=== YOUR INSTRUCTIONS ===
Output, word for word, each line from the one with "Tomasz: [337,277,361,296] ->" through the end of the listing below, excluding every picture.

*** INFORMATION PROVIDED Section Begins ***

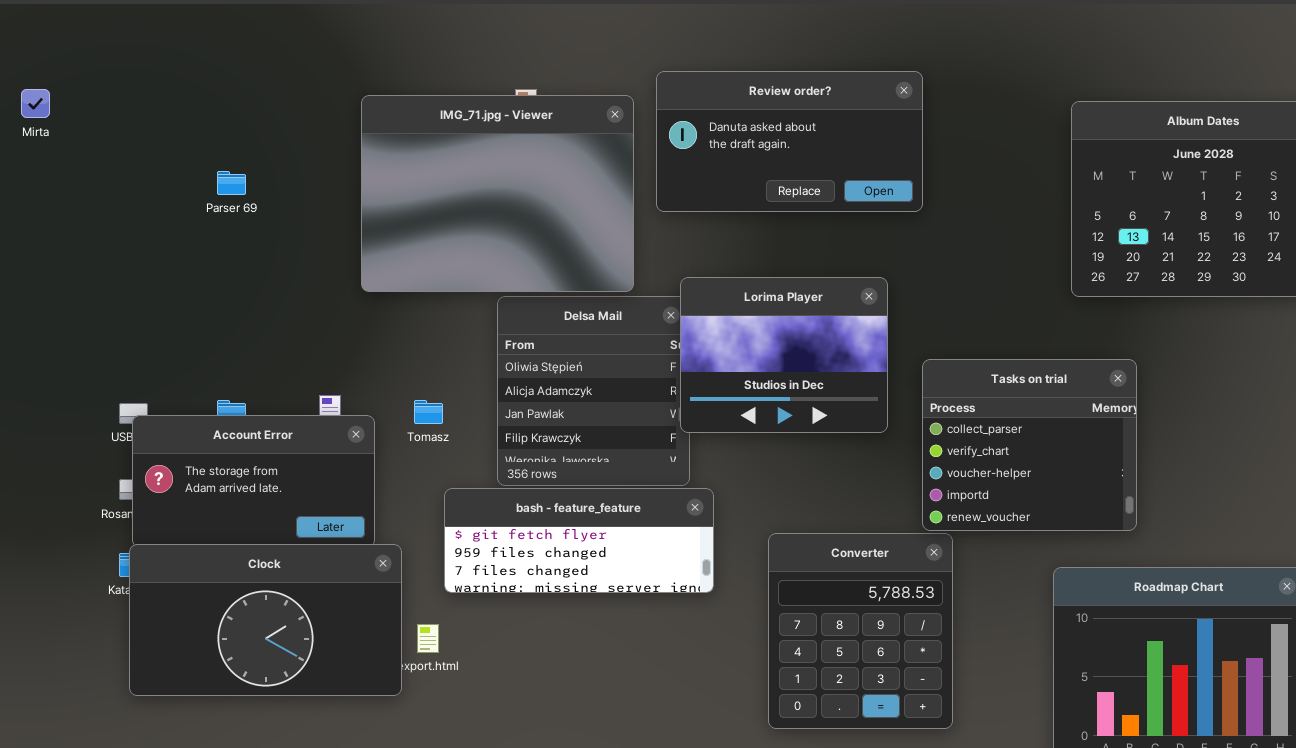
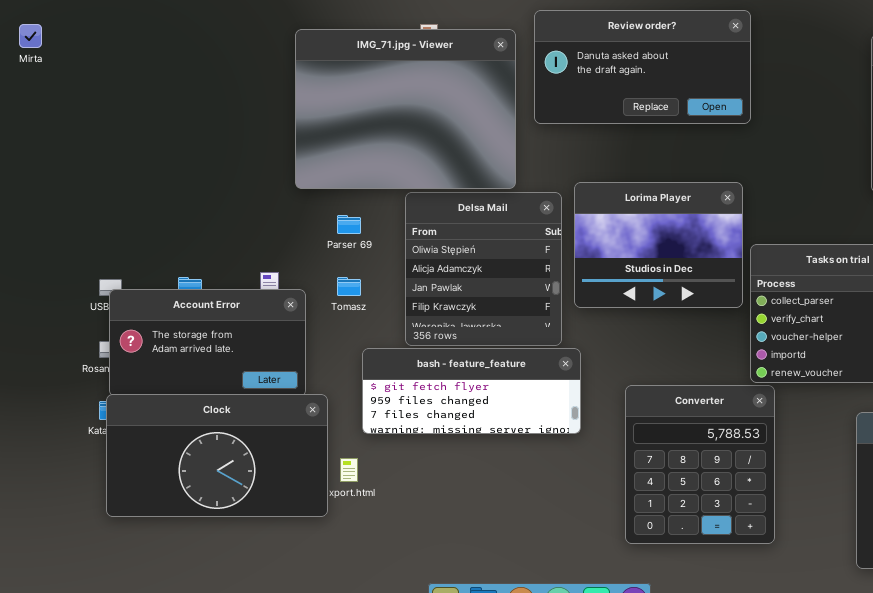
Parser 69: [217,171,246,195] -> [337,215,361,234], moved
Lorima Player: [680,277,888,433] -> [574,182,743,308], moved

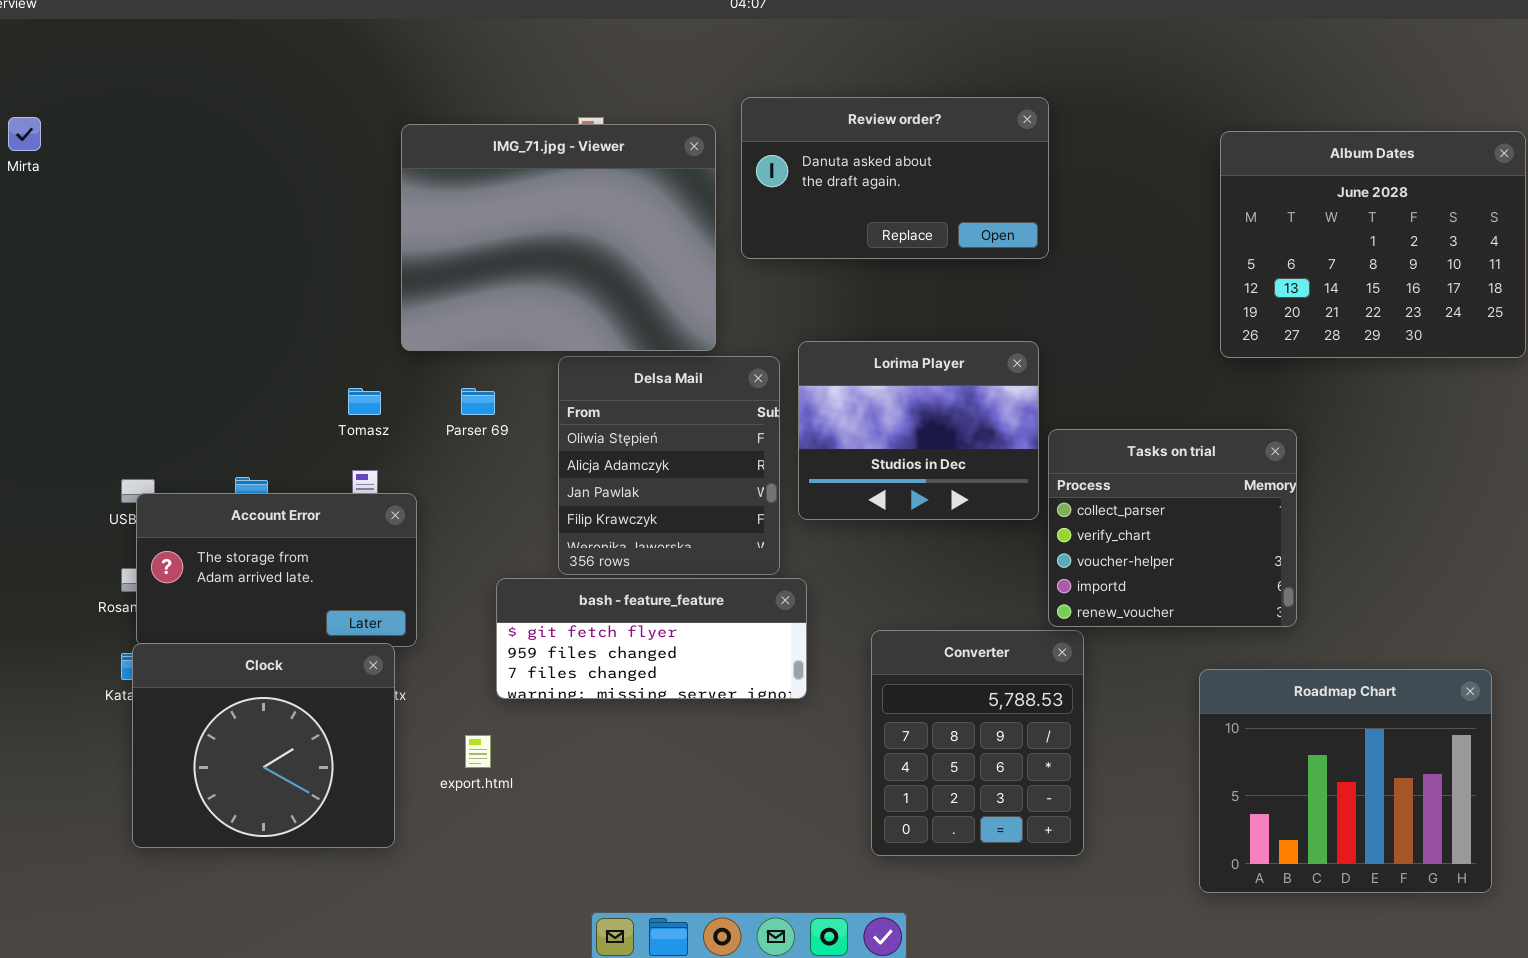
Tomasz: [337,277,361,296] -> [348,388,381,415], moved
Clock: [106,394,328,517] -> [132,643,395,848], resized

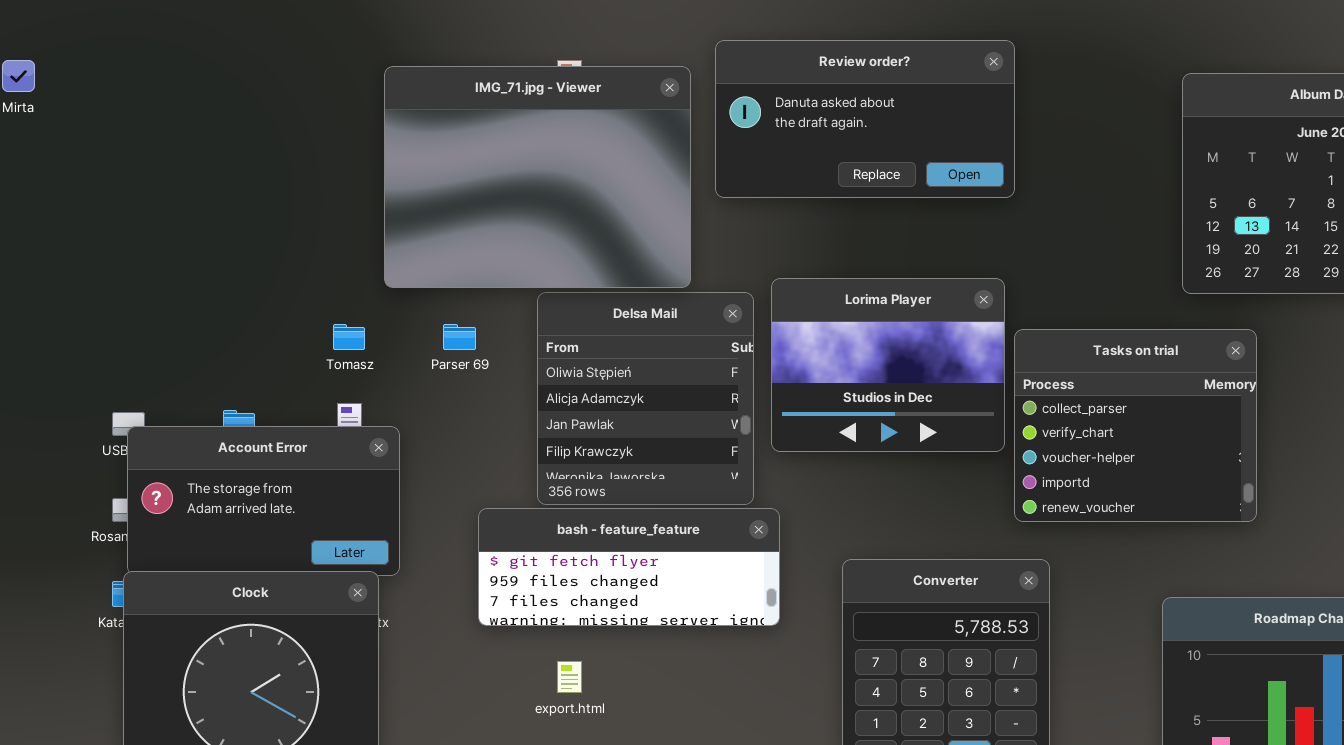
Tasks on trial: [1048,429,1297,627] -> [1014,329,1257,522], moved
export.html: [465,735,491,768] -> [557,661,582,693], moved

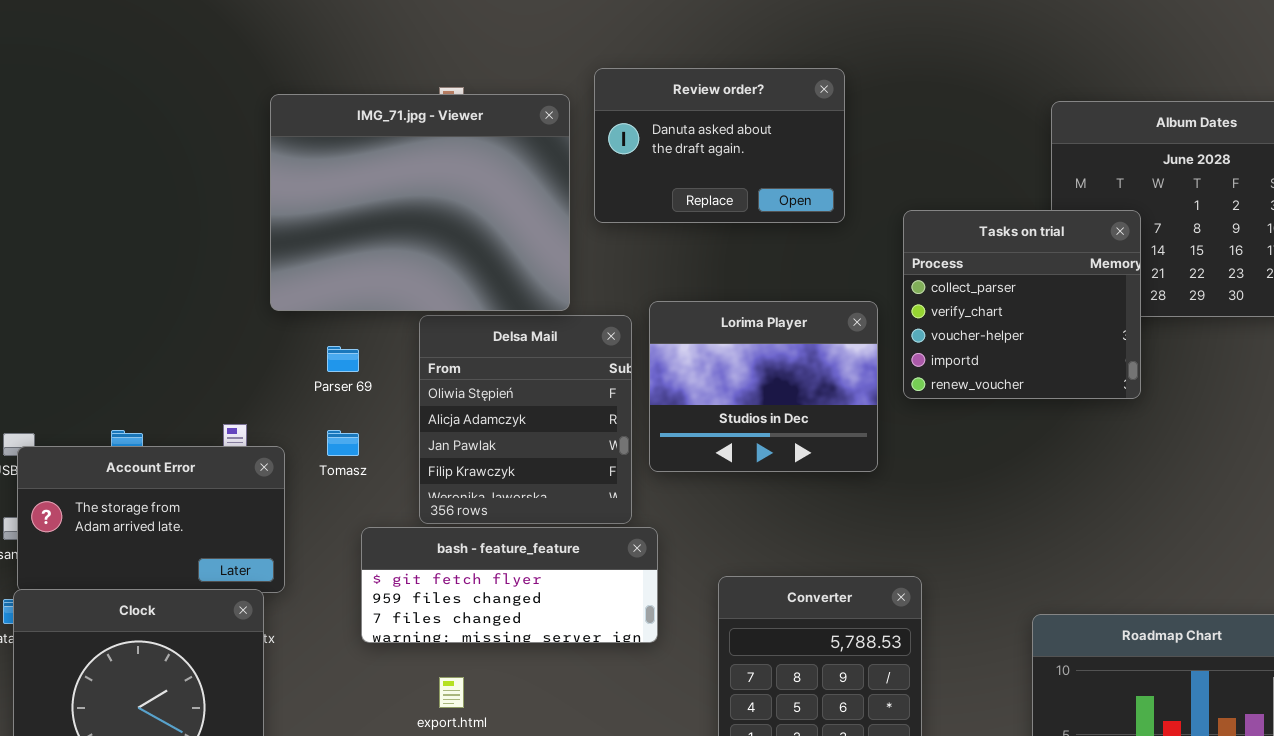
Review order?: [715,40,1015,198] -> [594,68,845,223], resized
Tomasz: [333,324,365,350] -> [327,430,359,456], moved
Tasks on trial: [1014,329,1257,522] -> [903,210,1141,399], moved

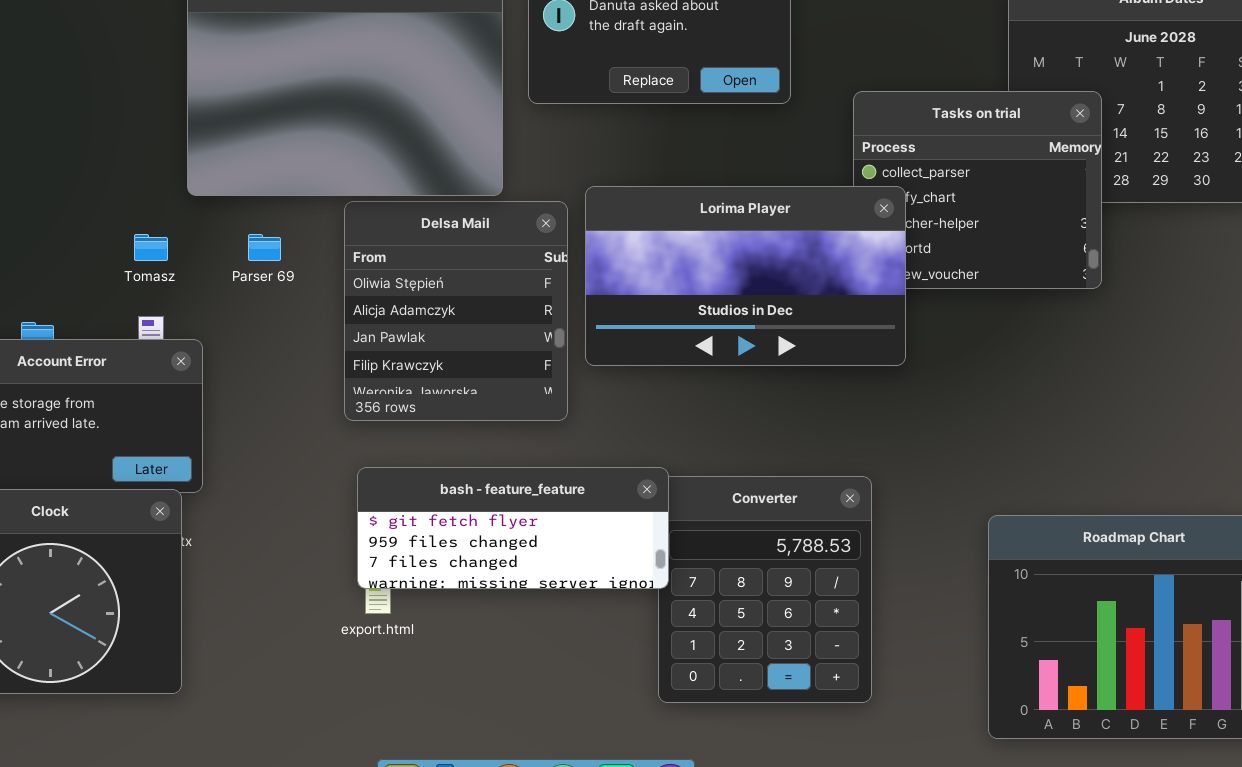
Lorima Player: [649,301,878,472] -> [585,186,906,366], resized
Tomasz: [327,430,359,456] -> [134,234,168,261], moved
bash - feature_feature: [361,527,658,643] -> [357,467,669,589], moved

*** INFORMATION PROVIDED Section Ends ***

=== TASK SOLUTION ===
Tomasz: [337,277,361,296] -> [348,388,381,415], moved
Clock: [106,394,328,517] -> [132,643,395,848], resized

Tasks on trial: [1048,429,1297,627] -> [1014,329,1257,522], moved
export.html: [465,735,491,768] -> [557,661,582,693], moved

Review order?: [715,40,1015,198] -> [594,68,845,223], resized
Tomasz: [333,324,365,350] -> [327,430,359,456], moved
Tasks on trial: [1014,329,1257,522] -> [903,210,1141,399], moved

Lorima Player: [649,301,878,472] -> [585,186,906,366], resized
Tomasz: [327,430,359,456] -> [134,234,168,261], moved
bash - feature_feature: [361,527,658,643] -> [357,467,669,589], moved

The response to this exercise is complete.